======== Information shown ========

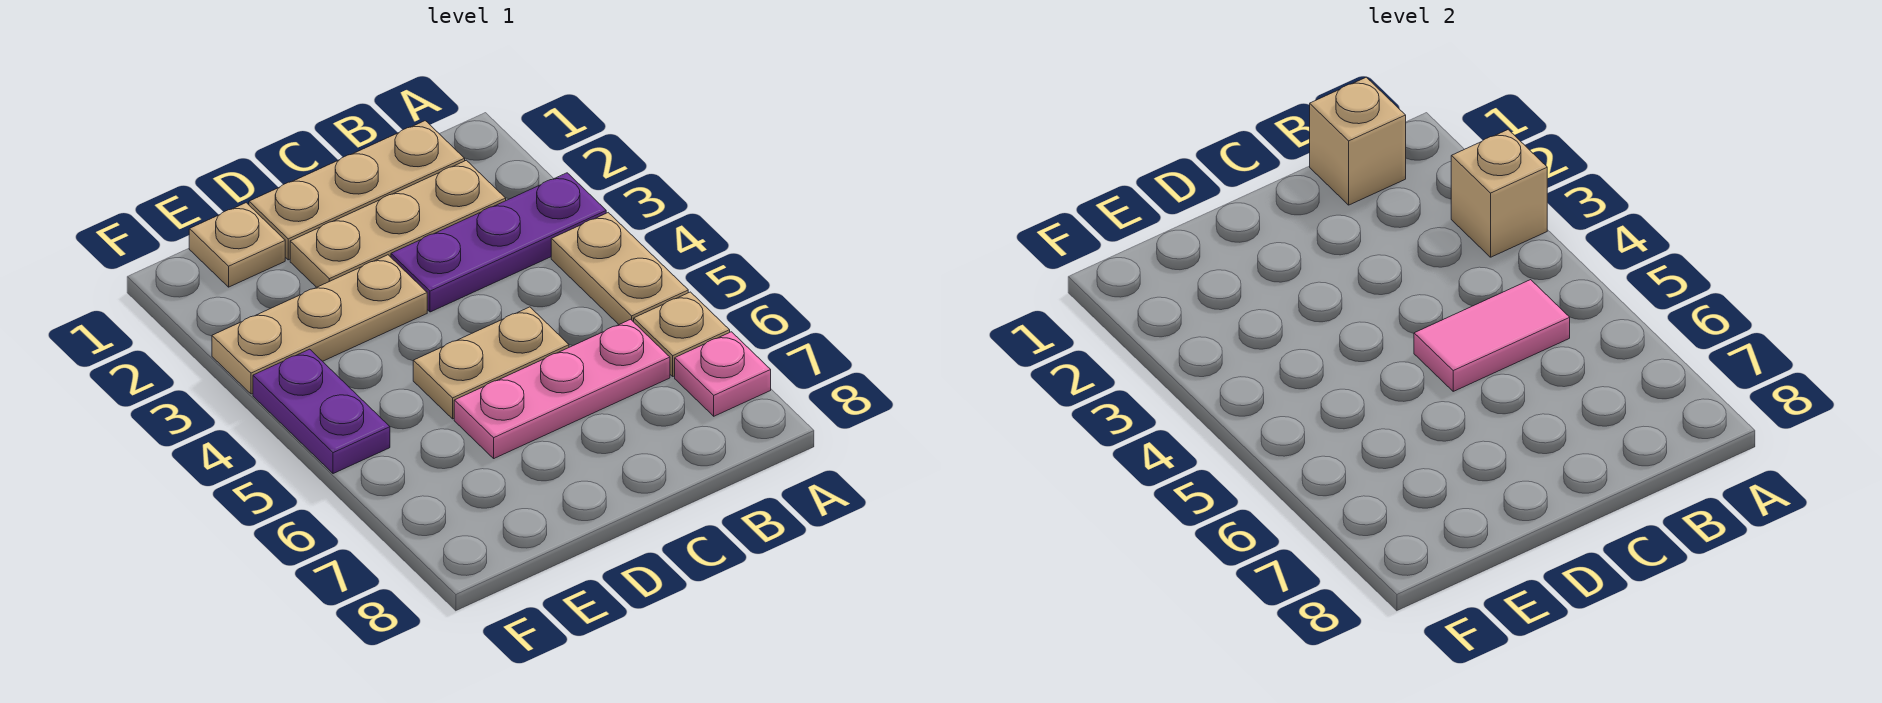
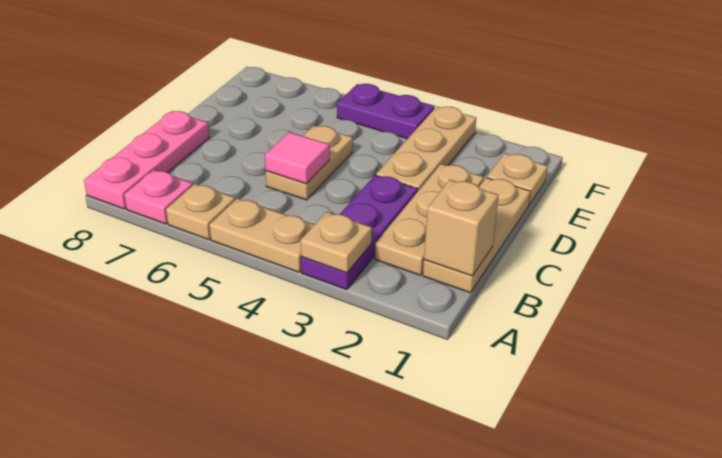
tan brick A3 level 2 -> tan plate A3 level 2
pink tile B5:C5 level 2 -> pink tile C5 level 2
pink plate B6:D6 level 1 -> pink plate A8:C8 level 1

========

Reproduce every line in the data that has the word "pink" in it.

#### Worked solution
pink tile B5:C5 level 2 -> pink tile C5 level 2
pink plate B6:D6 level 1 -> pink plate A8:C8 level 1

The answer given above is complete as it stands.